▸ Materials provided:
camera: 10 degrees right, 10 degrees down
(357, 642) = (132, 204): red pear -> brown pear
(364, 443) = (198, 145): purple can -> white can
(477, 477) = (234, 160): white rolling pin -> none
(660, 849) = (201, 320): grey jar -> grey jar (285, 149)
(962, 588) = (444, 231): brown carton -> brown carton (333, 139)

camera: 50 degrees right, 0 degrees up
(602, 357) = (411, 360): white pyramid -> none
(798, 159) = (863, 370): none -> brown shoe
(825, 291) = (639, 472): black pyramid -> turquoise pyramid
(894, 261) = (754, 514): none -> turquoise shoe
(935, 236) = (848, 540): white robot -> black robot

---

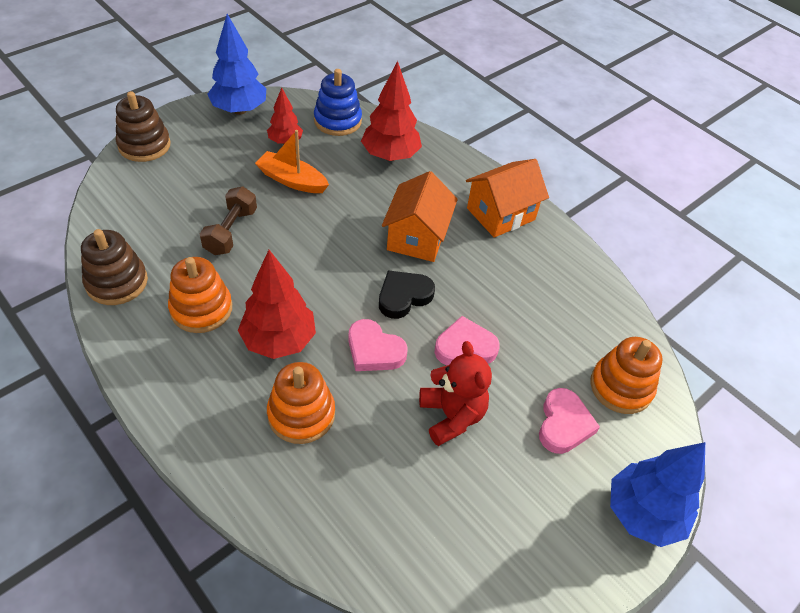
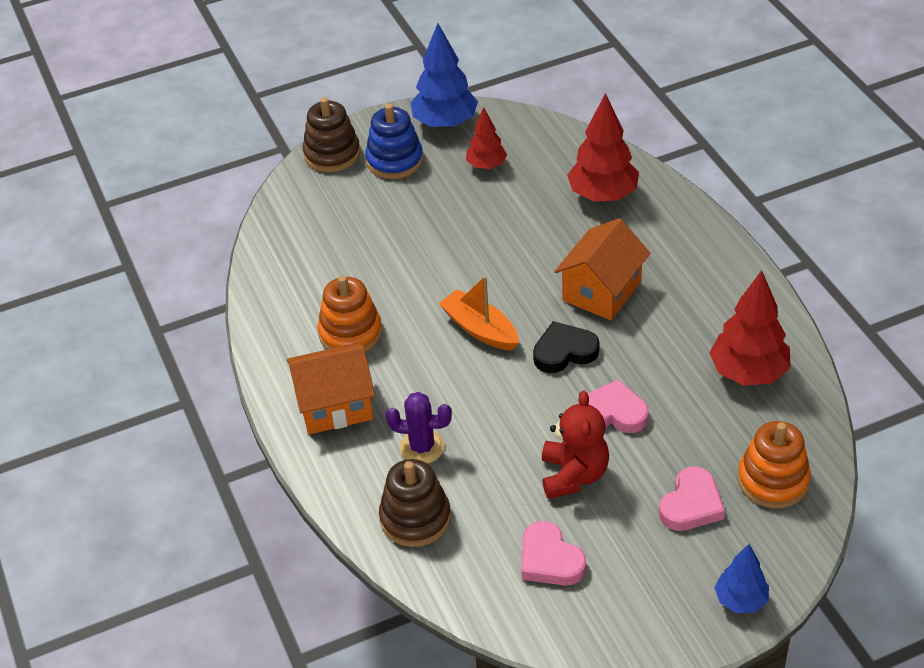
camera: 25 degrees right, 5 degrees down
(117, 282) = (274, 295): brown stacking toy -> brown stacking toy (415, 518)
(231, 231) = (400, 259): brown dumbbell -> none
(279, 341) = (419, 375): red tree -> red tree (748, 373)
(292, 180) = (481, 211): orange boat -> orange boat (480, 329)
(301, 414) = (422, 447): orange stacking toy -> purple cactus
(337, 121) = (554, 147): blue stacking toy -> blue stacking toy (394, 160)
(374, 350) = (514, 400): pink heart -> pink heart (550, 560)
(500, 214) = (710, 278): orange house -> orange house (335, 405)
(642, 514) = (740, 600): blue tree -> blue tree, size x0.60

▸ Problem description:
Reproduce, exactly as they stand in the data above, the lines from the one that holds "(962, 588) = (444, 231): brown" to the one that holds "(935, 236) = (848, 540): white", inclusive.

▸ Exercise output:
(962, 588) = (444, 231): brown carton -> brown carton (333, 139)

camera: 50 degrees right, 0 degrees up
(602, 357) = (411, 360): white pyramid -> none
(798, 159) = (863, 370): none -> brown shoe
(825, 291) = (639, 472): black pyramid -> turquoise pyramid
(894, 261) = (754, 514): none -> turquoise shoe
(935, 236) = (848, 540): white robot -> black robot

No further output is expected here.